- _EXERCISE DESCRIPTION_
Return, from the material below, each line in which the word "right" is present.

- _DATASET CONTENT_

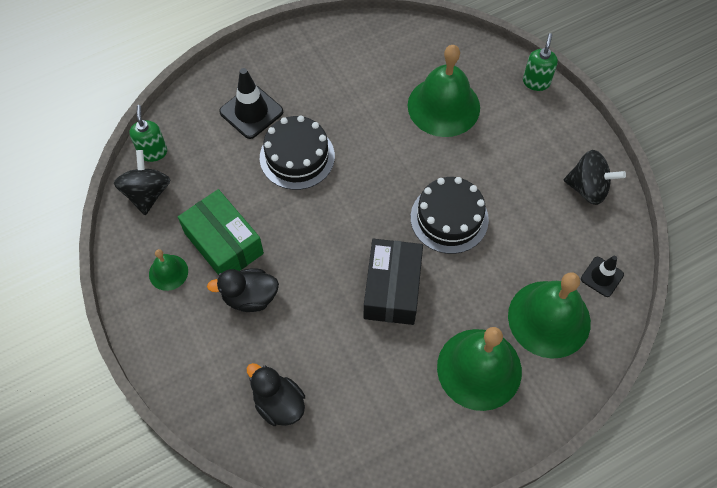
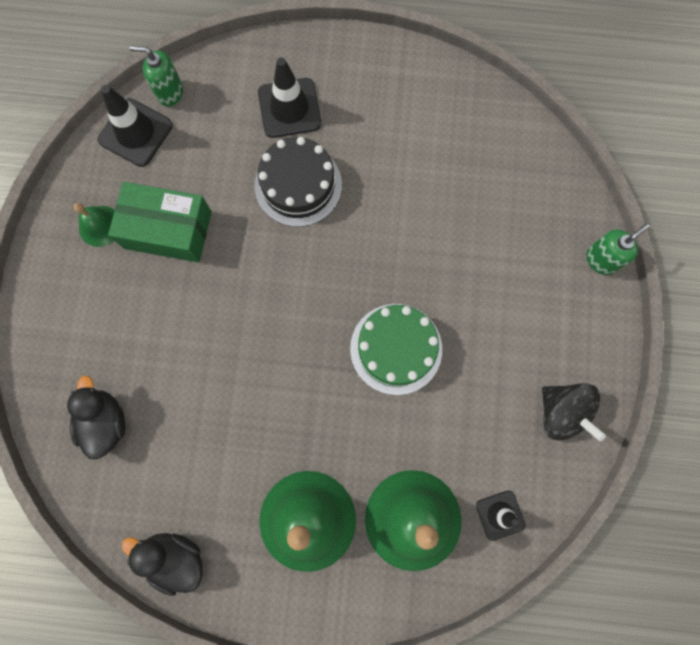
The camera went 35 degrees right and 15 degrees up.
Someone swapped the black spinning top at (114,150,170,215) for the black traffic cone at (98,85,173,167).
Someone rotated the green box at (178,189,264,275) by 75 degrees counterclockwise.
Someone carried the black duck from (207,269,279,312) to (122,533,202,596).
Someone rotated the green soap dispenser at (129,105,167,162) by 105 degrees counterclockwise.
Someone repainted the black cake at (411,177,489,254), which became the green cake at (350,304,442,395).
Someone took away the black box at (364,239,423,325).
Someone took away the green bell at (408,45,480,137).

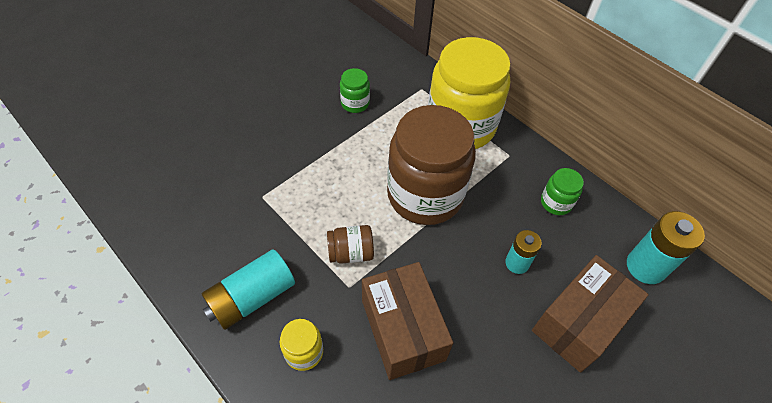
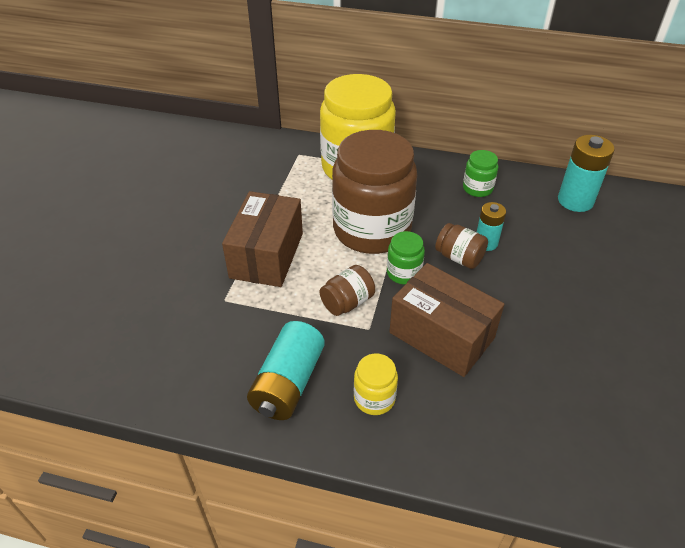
The camera went 30 degrees left and 10 degrees down.
Someone carried the brown box from (532,255,649,373) to (222,191,303,287).
Someone carried the green jar from (340,68,370,113) to (387,231,425,284).
Someone put down the brown jar at (435,223,488,269).

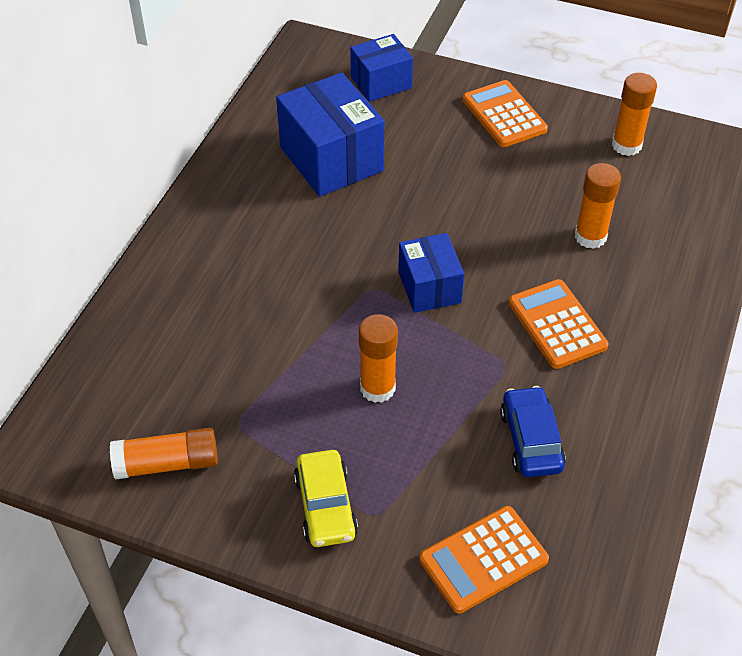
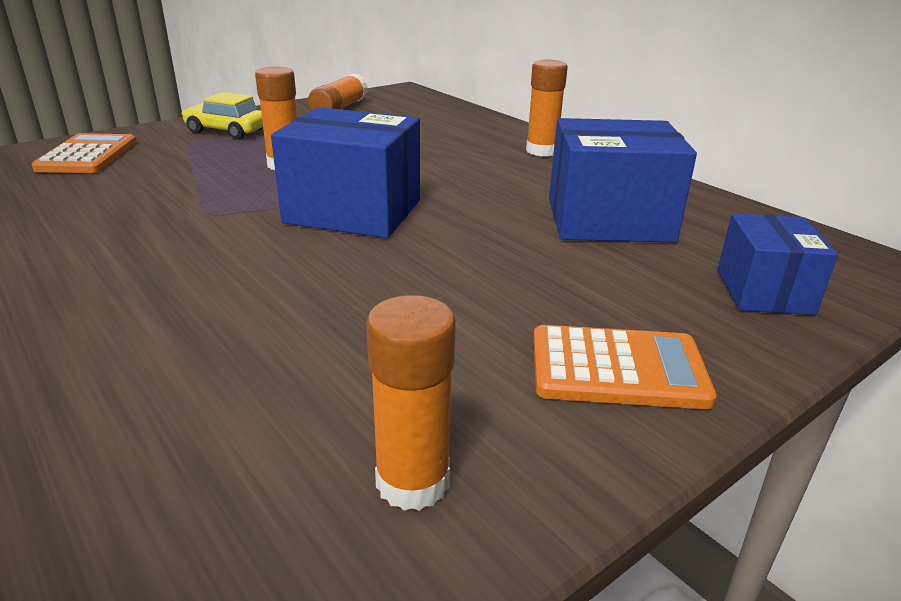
The camera went 120 degrees right and 20 degrees down.
Someone scaled the blue box at (398,233,464,313) by 1.63.
Someone carried the orange glue stick from (575,163,621,249) to (526,60,568,157).
Someone took away the blue car at (500,386,566,477).
Someone took away the orange calculator at (508,279,608,369).

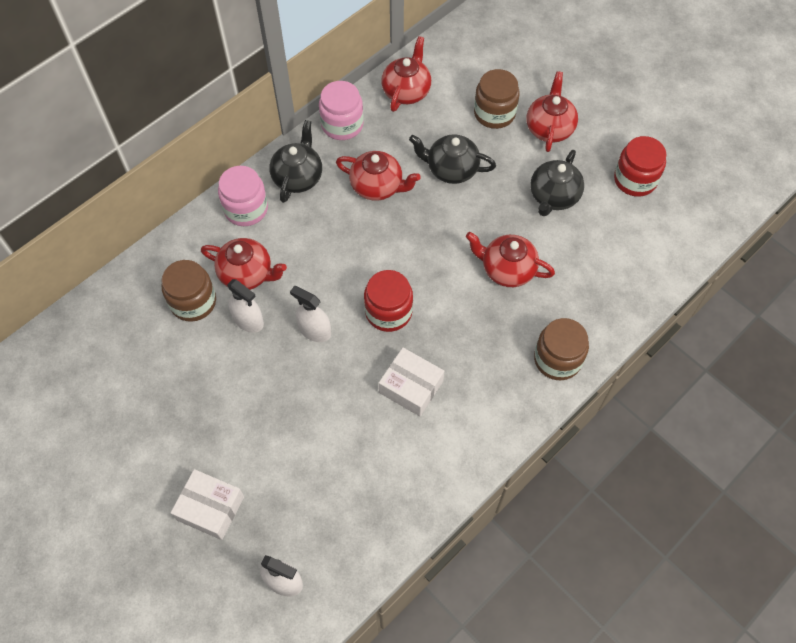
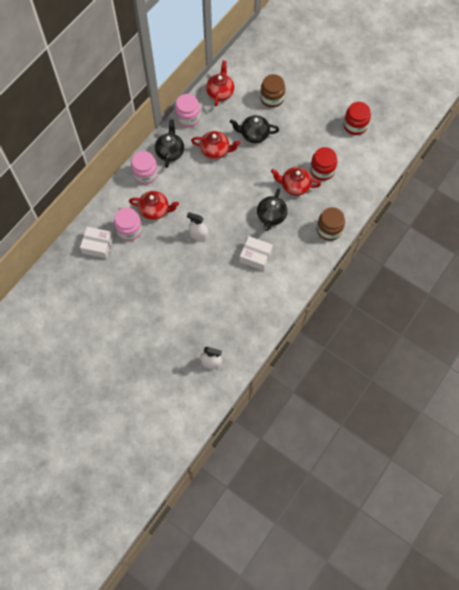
The camera went 10 degrees left and 5 degrees up.
Someone carried the white box from (171,469,244,540) to (80,227,113,259).
Someone repainted the brown jar at (162,260,216,322), which became the pink jar at (114,208,142,241).
Someone carried the black teapot from (530,150,584,216) to (257,188,288,231).
Someone carried the red jar from (364,270,413,332) to (310,147,337,181).
Someone took away the white spray bottle at (227,279,264,333).
Someone took away the red teapot at (527,71,578,152).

- _SOLUTION TO THIS TASK_
The camera went 35 degrees right and 15 degrees up.
The camera went 120 degrees right and 20 degrees down.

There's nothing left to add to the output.